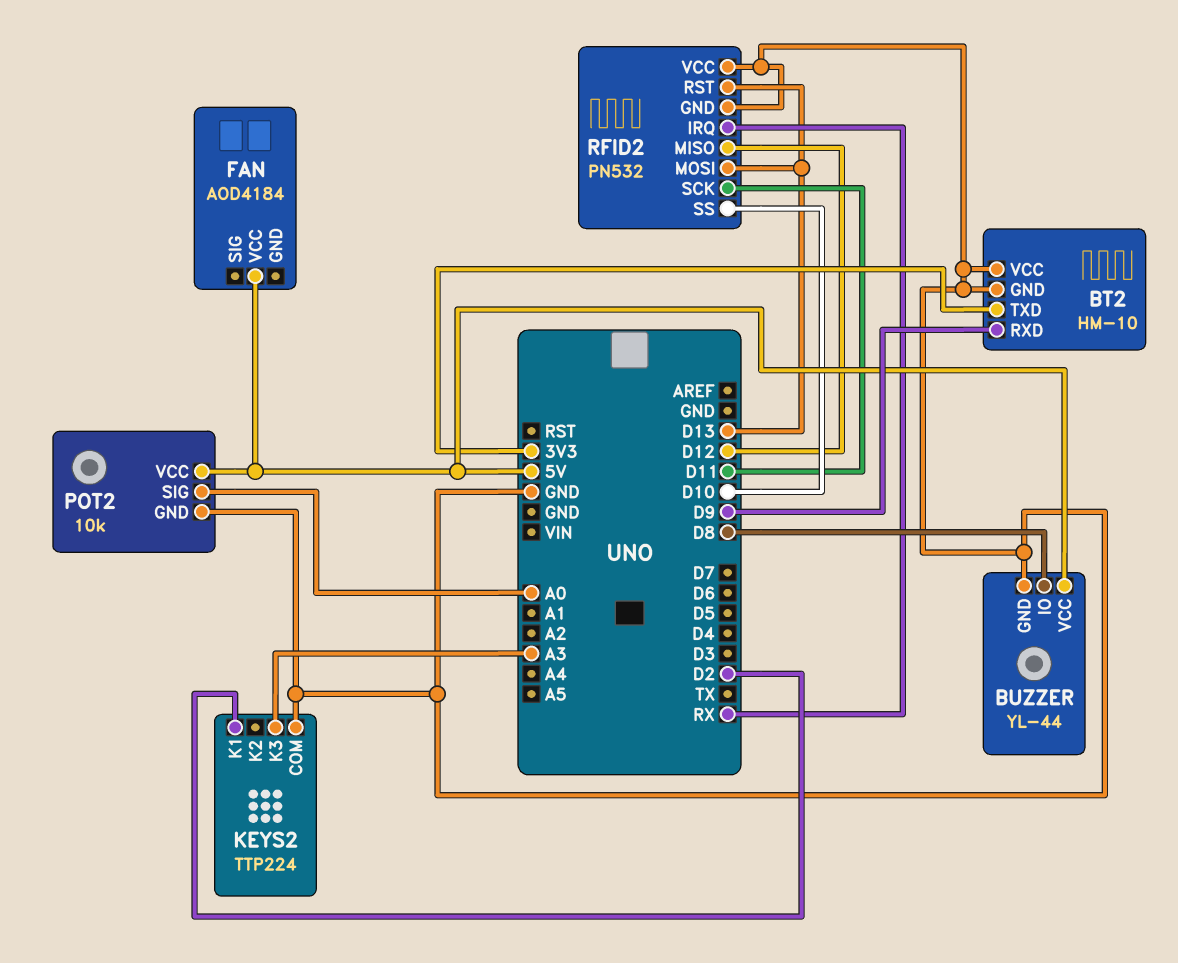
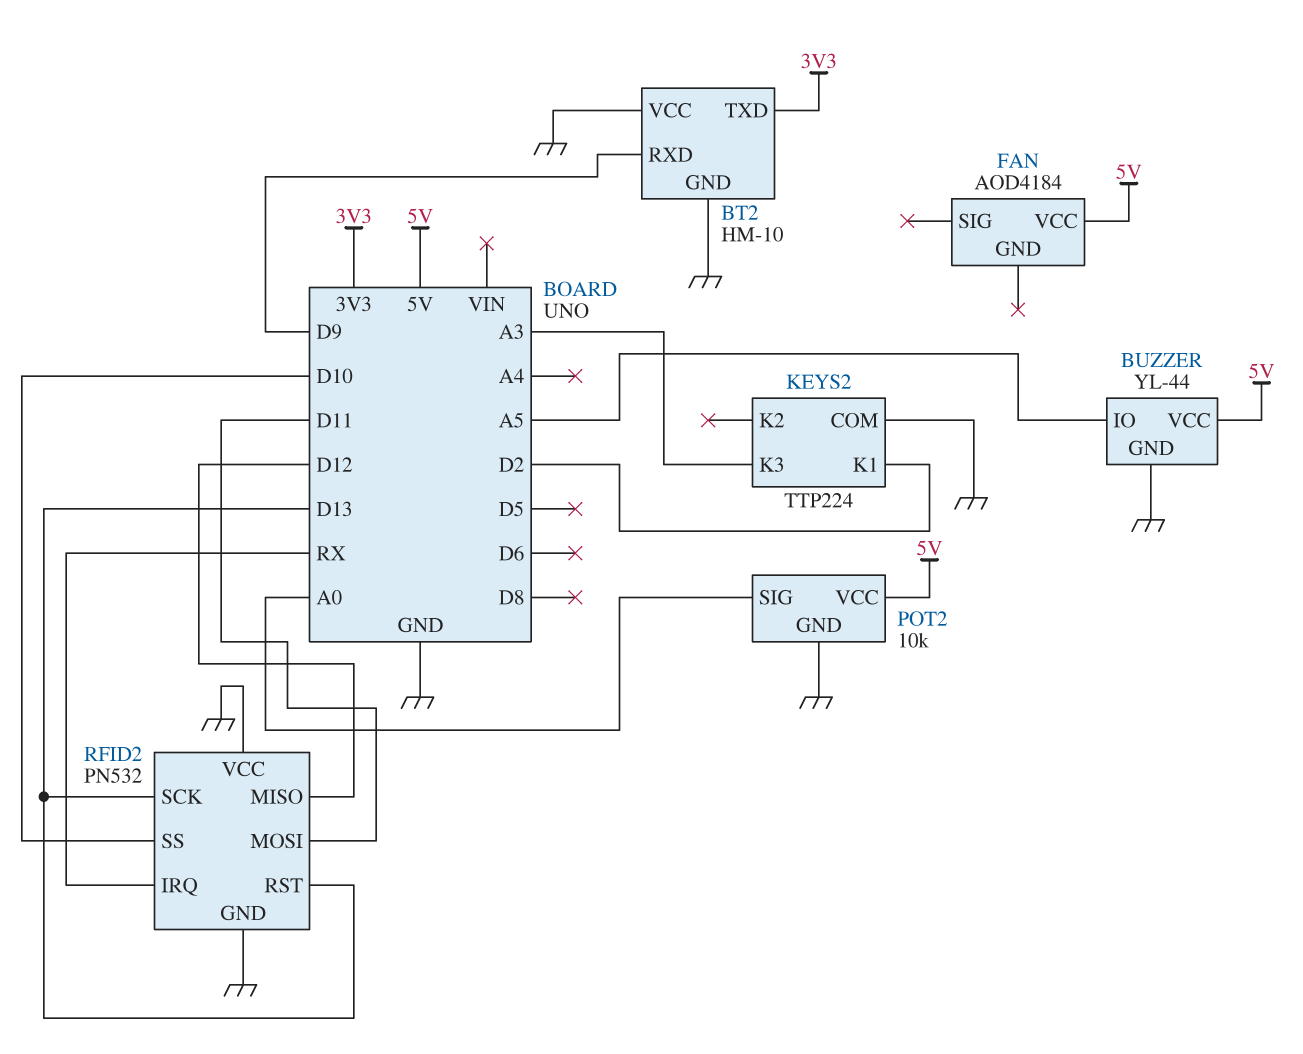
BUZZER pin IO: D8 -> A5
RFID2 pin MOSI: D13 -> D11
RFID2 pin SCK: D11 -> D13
---
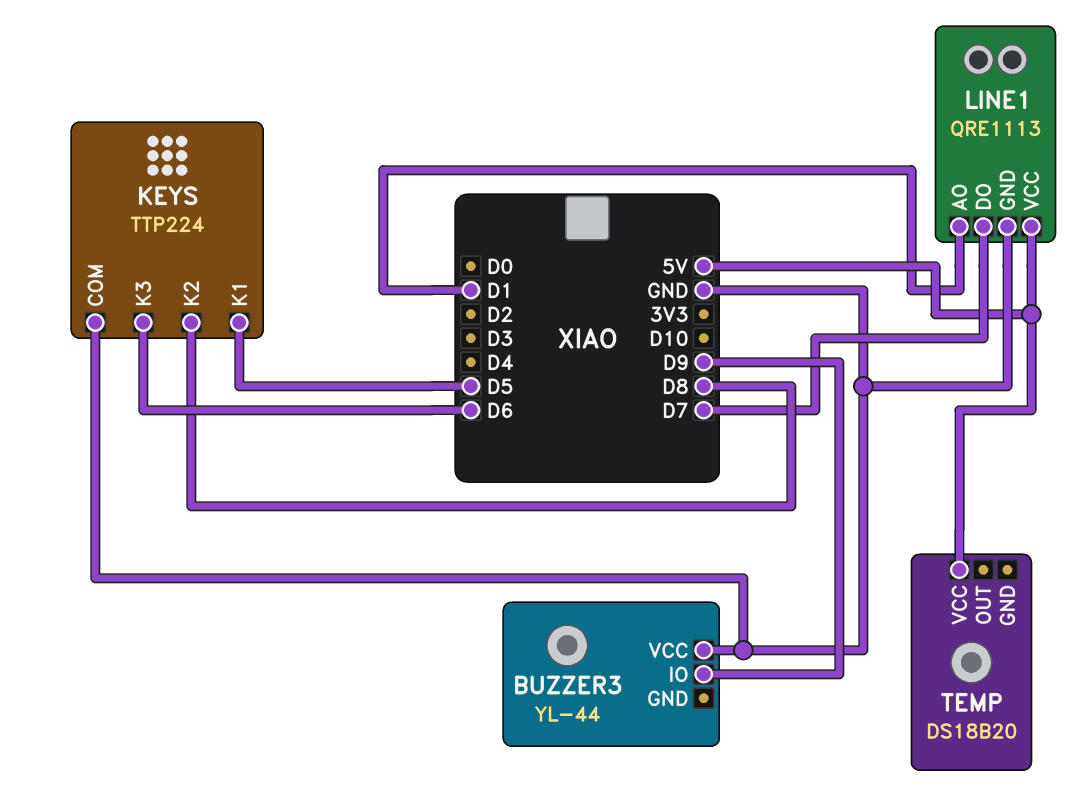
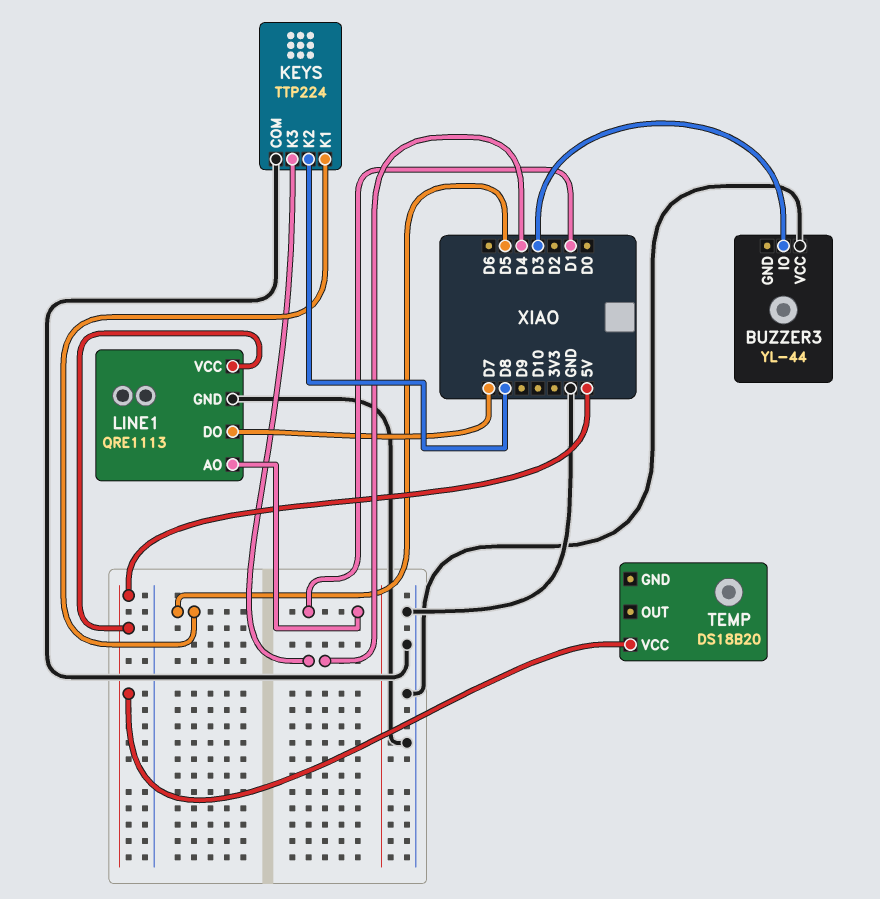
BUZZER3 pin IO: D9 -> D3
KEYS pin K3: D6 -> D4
==
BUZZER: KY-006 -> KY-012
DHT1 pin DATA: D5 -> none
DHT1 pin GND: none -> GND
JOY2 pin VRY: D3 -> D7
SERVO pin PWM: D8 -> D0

WHAT IS EXPECTED: Filter the entries down to the lines that hold "none". Copy those lines.

ANSWER TO THIS EXERCISE:
DHT1 pin DATA: D5 -> none
DHT1 pin GND: none -> GND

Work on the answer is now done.